_Task item_
Go through the entries and copy every line that has the string "green" in it.

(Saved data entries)
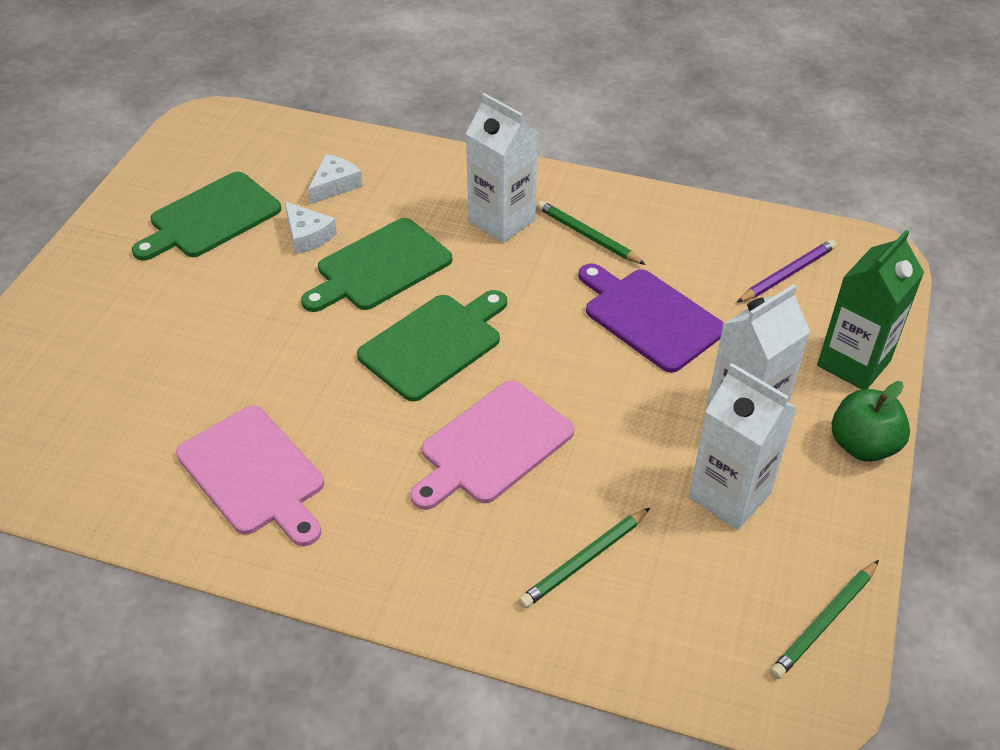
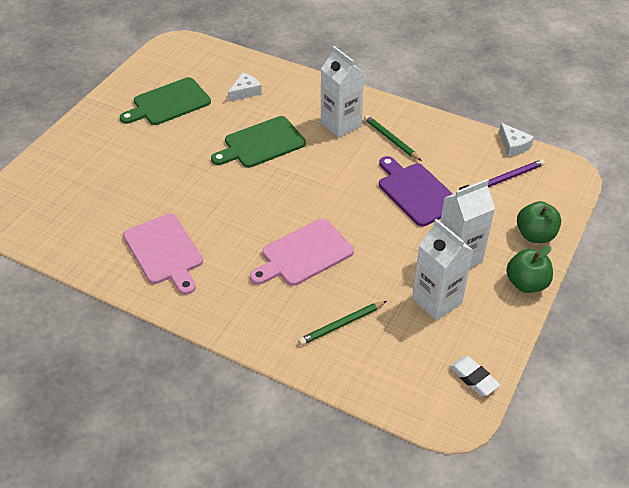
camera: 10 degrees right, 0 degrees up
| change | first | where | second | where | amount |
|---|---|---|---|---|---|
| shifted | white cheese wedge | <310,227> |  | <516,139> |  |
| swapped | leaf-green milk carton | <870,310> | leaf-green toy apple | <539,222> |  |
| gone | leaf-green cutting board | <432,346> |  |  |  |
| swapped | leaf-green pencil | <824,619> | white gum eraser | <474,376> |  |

_Exercise response_
| swapped | leaf-green milk carton | <870,310> | leaf-green toy apple | <539,222> |  |
| gone | leaf-green cutting board | <432,346> |  |  |  |
| swapped | leaf-green pencil | <824,619> | white gum eraser | <474,376> |  |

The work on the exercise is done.